Return, word for word, the lines running from the one that contains "(60, 266) = (288, 81): red glue stick -> none" to the final line of the listing below.

_GIVEN INFORMATION_
☆ ☆ ☆ ☆ ☆
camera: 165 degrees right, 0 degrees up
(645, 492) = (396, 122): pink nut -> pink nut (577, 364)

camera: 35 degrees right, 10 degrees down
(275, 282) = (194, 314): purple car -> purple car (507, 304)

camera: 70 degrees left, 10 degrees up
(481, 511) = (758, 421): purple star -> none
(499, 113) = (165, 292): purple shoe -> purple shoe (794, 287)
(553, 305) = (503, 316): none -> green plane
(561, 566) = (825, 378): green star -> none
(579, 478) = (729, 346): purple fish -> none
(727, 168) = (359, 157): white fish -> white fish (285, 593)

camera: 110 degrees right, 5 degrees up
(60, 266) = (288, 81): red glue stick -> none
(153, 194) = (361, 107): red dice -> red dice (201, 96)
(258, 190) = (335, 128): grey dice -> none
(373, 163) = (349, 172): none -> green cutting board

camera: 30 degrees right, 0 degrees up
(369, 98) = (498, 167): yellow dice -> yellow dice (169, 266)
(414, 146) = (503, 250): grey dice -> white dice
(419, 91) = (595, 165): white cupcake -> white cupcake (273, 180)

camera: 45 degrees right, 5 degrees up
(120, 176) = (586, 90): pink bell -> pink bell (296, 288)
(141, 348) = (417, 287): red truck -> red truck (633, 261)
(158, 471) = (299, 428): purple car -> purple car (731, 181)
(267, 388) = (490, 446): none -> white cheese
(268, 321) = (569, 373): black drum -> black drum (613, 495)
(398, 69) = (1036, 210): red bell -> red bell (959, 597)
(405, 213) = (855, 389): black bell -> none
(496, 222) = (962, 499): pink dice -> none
☆ ☆ ☆ ☆ ☆
_WRITTEN RESPONSE_
(60, 266) = (288, 81): red glue stick -> none
(153, 194) = (361, 107): red dice -> red dice (201, 96)
(258, 190) = (335, 128): grey dice -> none
(373, 163) = (349, 172): none -> green cutting board

camera: 30 degrees right, 0 degrees up
(369, 98) = (498, 167): yellow dice -> yellow dice (169, 266)
(414, 146) = (503, 250): grey dice -> white dice
(419, 91) = (595, 165): white cupcake -> white cupcake (273, 180)

camera: 45 degrees right, 5 degrees up
(120, 176) = (586, 90): pink bell -> pink bell (296, 288)
(141, 348) = (417, 287): red truck -> red truck (633, 261)
(158, 471) = (299, 428): purple car -> purple car (731, 181)
(267, 388) = (490, 446): none -> white cheese
(268, 321) = (569, 373): black drum -> black drum (613, 495)
(398, 69) = (1036, 210): red bell -> red bell (959, 597)
(405, 213) = (855, 389): black bell -> none
(496, 222) = (962, 499): pink dice -> none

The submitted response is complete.